Data to examine:

>>>>>

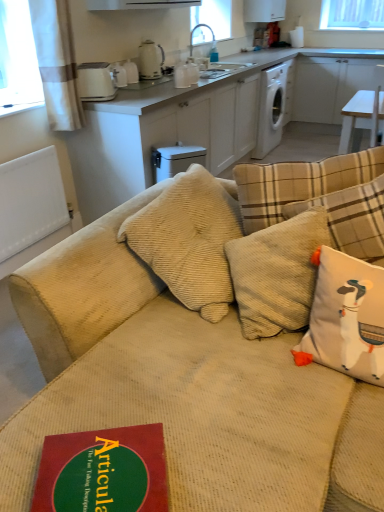
Find the location of `white textured curtain at upper left`. white textured curtain at upper left is located at coordinates (57, 63).

What do you see at coordinates (138, 4) in the screenshot?
I see `white glossy exhaust hood at upper center` at bounding box center [138, 4].

Describe the element at coordinates (202, 120) in the screenshot. I see `matte white cabinet at upper center` at that location.

Describe the element at coordinates (183, 387) in the screenshot. I see `beige corduroy couch at center` at that location.

The image size is (384, 512). What do you see at coordinates (150, 60) in the screenshot?
I see `white glossy electric kettle at upper center, the second appliance viewed from the right` at bounding box center [150, 60].

What is the approximate height of white plastic toaster at upper left, arranged as the 4th appliance when viewed from the right?

It is 22.20 centimeters.

Describe the element at coordinates (95, 82) in the screenshot. This screenshot has width=384, height=512. I see `white plastic toaster at upper left, which appears as the 1th appliance when viewed from the left` at that location.

The width and height of the screenshot is (384, 512). Describe the element at coordinates (103, 471) in the screenshot. I see `red matte paper at lower left` at that location.

Where is `white textured curtain at upper left`? This screenshot has height=512, width=384. white textured curtain at upper left is located at coordinates (57, 63).

Does matte white cabinet at upper center touch beige corduroy couch at center?

matte white cabinet at upper center and beige corduroy couch at center are clearly separated.

From the image's perspective, which one is positioned lower, matte white cabinet at upper center or beige corduroy couch at center?

beige corduroy couch at center is shown below in the image.

How much distance is there between matte white cabinet at upper center and beige corduroy couch at center?

matte white cabinet at upper center is 5.05 feet from beige corduroy couch at center.

Is matte white cabinet at upper center looking in the opposite direction of beige corduroy couch at center?

No, matte white cabinet at upper center's orientation is not away from beige corduroy couch at center.

Who is bigger, white plastic dishwasher at center or white plastic toaster at upper left, which appears as the 1th appliance when viewed from the left?

white plastic dishwasher at center.

From the image's perspective, which is below, white plastic dishwasher at center or white plastic toaster at upper left, which appears as the 1th appliance when viewed from the left?

white plastic dishwasher at center, from the image's perspective.

Considering the relative positions of white plastic dishwasher at center and white plastic toaster at upper left, which appears as the 1th appliance when viewed from the left, in the image provided, is white plastic dishwasher at center to the right of white plastic toaster at upper left, which appears as the 1th appliance when viewed from the left, from the viewer's perspective?

Yes, white plastic dishwasher at center is to the right of white plastic toaster at upper left, which appears as the 1th appliance when viewed from the left.

Is white plastic dishwasher at center not close to white plastic toaster at upper left, arranged as the 4th appliance when viewed from the right?

No, white plastic dishwasher at center is not far away from white plastic toaster at upper left, arranged as the 4th appliance when viewed from the right.

From the image's perspective, is white glossy exhaust hood at upper center over white glossy electric kettle at upper center, the second appliance viewed from the right?

Indeed, from the image's perspective, white glossy exhaust hood at upper center is shown above white glossy electric kettle at upper center, the second appliance viewed from the right.

Consider the image. Is white glossy exhaust hood at upper center not close to white glossy electric kettle at upper center, the second appliance viewed from the right?

No, white glossy exhaust hood at upper center is not far away from white glossy electric kettle at upper center, the second appliance viewed from the right.

Considering the sizes of objects white glossy exhaust hood at upper center and white glossy electric kettle at upper center, acting as the 3th appliance starting from the left, in the image provided, who is taller, white glossy exhaust hood at upper center or white glossy electric kettle at upper center, acting as the 3th appliance starting from the left,?

white glossy electric kettle at upper center, acting as the 3th appliance starting from the left, is taller.

Is beige corduroy couch at center bigger than white plastic toaster at upper left, arranged as the 4th appliance when viewed from the right?

Yes, beige corduroy couch at center is bigger than white plastic toaster at upper left, arranged as the 4th appliance when viewed from the right.

Considering the sizes of objects beige corduroy couch at center and white plastic toaster at upper left, which appears as the 1th appliance when viewed from the left, in the image provided, who is wider, beige corduroy couch at center or white plastic toaster at upper left, which appears as the 1th appliance when viewed from the left,?

With larger width is beige corduroy couch at center.

Is beige corduroy couch at center inside the boundaries of white plastic toaster at upper left, arranged as the 4th appliance when viewed from the right, or outside?

beige corduroy couch at center exists outside the volume of white plastic toaster at upper left, arranged as the 4th appliance when viewed from the right.

Which is behind, beige corduroy couch at center or white plastic toaster at upper left, which appears as the 1th appliance when viewed from the left?

white plastic toaster at upper left, which appears as the 1th appliance when viewed from the left, is behind.

Is matte white cabinet at upper center positioned with its back to white plastic dishwasher at center?

No, matte white cabinet at upper center is not facing the opposite direction of white plastic dishwasher at center.

Considering the sizes of matte white cabinet at upper center and white plastic dishwasher at center in the image, is matte white cabinet at upper center bigger or smaller than white plastic dishwasher at center?

Clearly, matte white cabinet at upper center is larger in size than white plastic dishwasher at center.

How much distance is there between matte white cabinet at upper center and white plastic dishwasher at center?

matte white cabinet at upper center and white plastic dishwasher at center are 35.67 centimeters apart.

Considering the relative sizes of matte white cabinet at upper center and white plastic dishwasher at center in the image provided, is matte white cabinet at upper center thinner than white plastic dishwasher at center?

No, matte white cabinet at upper center is not thinner than white plastic dishwasher at center.

Is white plastic toaster at upper left, arranged as the 4th appliance when viewed from the right, positioned with its back to white glossy kettle at upper center, the 1th appliance positioned from the right?

No, white plastic toaster at upper left, arranged as the 4th appliance when viewed from the right, is not facing away from white glossy kettle at upper center, the 1th appliance positioned from the right.

From a real-world perspective, is white plastic toaster at upper left, which appears as the 1th appliance when viewed from the left, positioned above or below white glossy kettle at upper center, the 1th appliance positioned from the right?

white plastic toaster at upper left, which appears as the 1th appliance when viewed from the left, is situated higher than white glossy kettle at upper center, the 1th appliance positioned from the right, in the real world.

Is white plastic toaster at upper left, arranged as the 4th appliance when viewed from the right, further to camera compared to white glossy kettle at upper center, the 1th appliance positioned from the right?

No, it is not.

Based on the photo, is white plastic toaster at upper left, which appears as the 1th appliance when viewed from the left, touching white glossy kettle at upper center, the 1th appliance positioned from the right?

No, white plastic toaster at upper left, which appears as the 1th appliance when viewed from the left, is not beside white glossy kettle at upper center, the 1th appliance positioned from the right.

Is point (142, 6) closer or farther from the camera than point (307, 55)?

Point (142, 6).

Could you tell me if white glossy exhaust hood at upper center is turned towards matte white cabinet at upper center?

No, white glossy exhaust hood at upper center is not oriented towards matte white cabinet at upper center.

Looking at this image, from the image's perspective, is white glossy exhaust hood at upper center beneath matte white cabinet at upper center?

No, from the image's perspective, white glossy exhaust hood at upper center is not below matte white cabinet at upper center.

In the scene shown: How far apart are white glossy exhaust hood at upper center and matte white cabinet at upper center?

They are 30.86 inches apart.

This screenshot has width=384, height=512. In the image, there is a beige corduroy couch at center. What are the coordinates of `cabinetry below it (from a real-world perspective)` in the screenshot? It's located at (202, 120).

This screenshot has width=384, height=512. I want to click on dish washer below the white plastic toaster at upper left, which appears as the 1th appliance when viewed from the left (from the image's perspective), so click(175, 160).

Based on their spatial positions, is beige corduroy couch at center or matte white cabinet at upper center further from white glossy exhaust hood at upper center?

Based on the image, beige corduroy couch at center appears to be further to white glossy exhaust hood at upper center.

From the image, which object appears to be nearer to white corduroy pillow at right, matte white cabinet at upper center or white plastic dishwasher at center?

white plastic dishwasher at center.

Considering their positions, is white glossy kettle at upper center, the 1th appliance positioned from the right, positioned closer to beige corduroy couch at center than red matte paper at lower left?

red matte paper at lower left is positioned closer to the anchor beige corduroy couch at center.

Which object lies further to the anchor point matte white cabinet at upper center, white glossy exhaust hood at upper center or white plastic toaster at upper left, which appears as the 1th appliance when viewed from the left?

white glossy exhaust hood at upper center is positioned further to the anchor matte white cabinet at upper center.

Considering their positions, is beige corduroy couch at center positioned further to white textured curtain at upper left than white ceramic kettle at upper center, the second appliance from the left?

beige corduroy couch at center is positioned further to the anchor white textured curtain at upper left.

Which object lies nearer to the anchor point white plastic dishwasher at center, white glossy exhaust hood at upper center or red matte paper at lower left?

white glossy exhaust hood at upper center.

Which object lies nearer to the anchor point white glossy exhaust hood at upper center, white textured curtain at upper left or white ceramic kettle at upper center, the second appliance from the left?

white ceramic kettle at upper center, the second appliance from the left, is positioned closer to the anchor white glossy exhaust hood at upper center.

When comparing their distances from white plastic toaster at upper left, which appears as the 1th appliance when viewed from the left, does beige corduroy couch at center or white glossy exhaust hood at upper center seem closer?

Among the two, white glossy exhaust hood at upper center is located nearer to white plastic toaster at upper left, which appears as the 1th appliance when viewed from the left.

Where is `cabinetry positioned between beige corduroy couch at center and white plastic dishwasher at center from near to far`? The width and height of the screenshot is (384, 512). cabinetry positioned between beige corduroy couch at center and white plastic dishwasher at center from near to far is located at coordinates (202, 120).

Identify the location of dish washer between beige corduroy couch at center and white glossy kettle at upper center, which appears as the fourth appliance when viewed from the left, from front to back. This screenshot has width=384, height=512. (175, 160).

This screenshot has width=384, height=512. What are the coordinates of `dish washer located between beige corduroy couch at center and white glossy electric kettle at upper center, acting as the 3th appliance starting from the left, in the depth direction` in the screenshot? It's located at (175, 160).

The width and height of the screenshot is (384, 512). Identify the location of dish washer between red matte paper at lower left and white glossy kettle at upper center, the 1th appliance positioned from the right, along the z-axis. (175, 160).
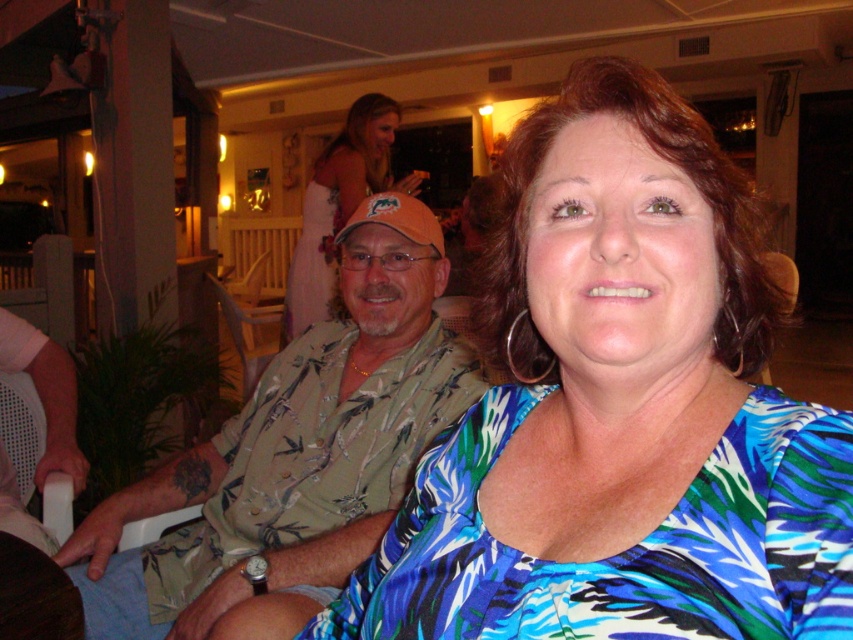
You are a photographer at the event and want to capture a photo of the blue printed blouse at center and the matte orange cap at center. Which object is positioned lower in the frame?

The blue printed blouse at center is located below the matte orange cap at center, so it is positioned lower in the frame.

What is the main color of the clothing item located at the coordinates point [619,410]?

The main color of the clothing item at point [619,410] is blue.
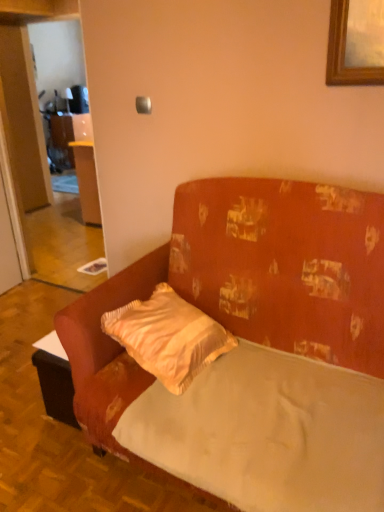
Question: Is velvet orange couch at center further to camera compared to satin yellow pillow at center?

Choices:
 (A) yes
 (B) no

Answer: (B)

Question: Considering the relative positions of velvet orange couch at center and satin yellow pillow at center in the image provided, is velvet orange couch at center to the right of satin yellow pillow at center from the viewer's perspective?

Choices:
 (A) yes
 (B) no

Answer: (A)

Question: Can you confirm if velvet orange couch at center is shorter than satin yellow pillow at center?

Choices:
 (A) no
 (B) yes

Answer: (A)

Question: Is velvet orange couch at center oriented towards satin yellow pillow at center?

Choices:
 (A) no
 (B) yes

Answer: (B)

Question: Is velvet orange couch at center surrounding satin yellow pillow at center?

Choices:
 (A) yes
 (B) no

Answer: (A)

Question: From a real-world perspective, is velvet orange couch at center physically located above or below satin yellow pillow at center?

Choices:
 (A) above
 (B) below

Answer: (A)

Question: Considering their positions, is velvet orange couch at center located in front of or behind satin yellow pillow at center?

Choices:
 (A) behind
 (B) front

Answer: (B)

Question: Considering the positions of point (307, 334) and point (206, 345), is point (307, 334) closer or farther from the camera than point (206, 345)?

Choices:
 (A) closer
 (B) farther

Answer: (B)

Question: Is velvet orange couch at center inside the boundaries of satin yellow pillow at center, or outside?

Choices:
 (A) inside
 (B) outside

Answer: (B)

Question: Is satin yellow pillow at center spatially inside smooth white mattress at center, or outside of it?

Choices:
 (A) inside
 (B) outside

Answer: (B)

Question: Would you say satin yellow pillow at center is to the left or to the right of smooth white mattress at center in the picture?

Choices:
 (A) left
 (B) right

Answer: (A)

Question: In the image, is satin yellow pillow at center positioned in front of or behind smooth white mattress at center?

Choices:
 (A) behind
 (B) front

Answer: (A)

Question: Does point (165, 345) appear closer or farther from the camera than point (235, 440)?

Choices:
 (A) farther
 (B) closer

Answer: (A)

Question: From a real-world perspective, relative to velvet orange couch at center, is satin yellow pillow at center vertically above or below?

Choices:
 (A) below
 (B) above

Answer: (A)

Question: In the image, is satin yellow pillow at center positioned in front of or behind velvet orange couch at center?

Choices:
 (A) front
 (B) behind

Answer: (B)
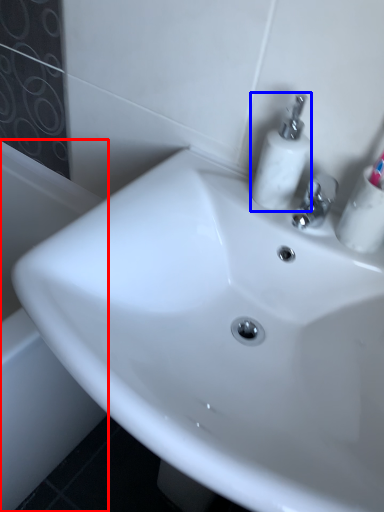
Question: Which of the following is the closest to the observer, bath (highlighted by a red box) or soap dispenser (highlighted by a blue box)?

Choices:
 (A) bath
 (B) soap dispenser

Answer: (B)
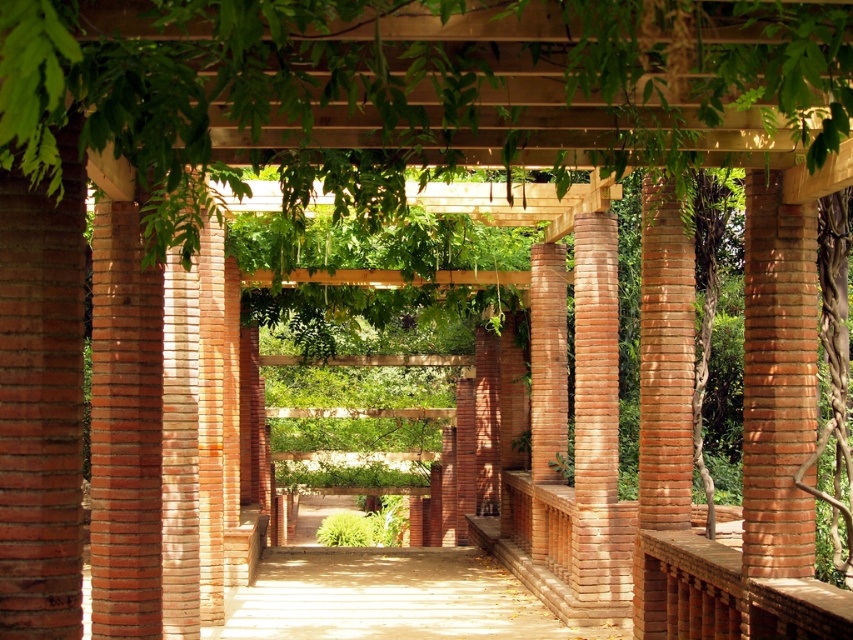
Does point (125, 300) come farther from viewer compared to point (743, 372)?

That is False.

Measure the distance between sandy brown brick column at left and red brick column at right.

They are 3.94 meters apart.

Is point (106, 259) closer to viewer compared to point (804, 520)?

No, (106, 259) is behind (804, 520).

What are the coordinates of `sandy brown brick column at left` in the screenshot? It's located at (125, 428).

<<<<<

Return the items starting at the line that contains "That is False." and ending at the line that contains "No, (106, 259) is behind (804, 520).", repeating those lines exactly.

Written answer:
That is False.

Measure the distance between sandy brown brick column at left and red brick column at right.

They are 3.94 meters apart.

Is point (106, 259) closer to viewer compared to point (804, 520)?

No, (106, 259) is behind (804, 520).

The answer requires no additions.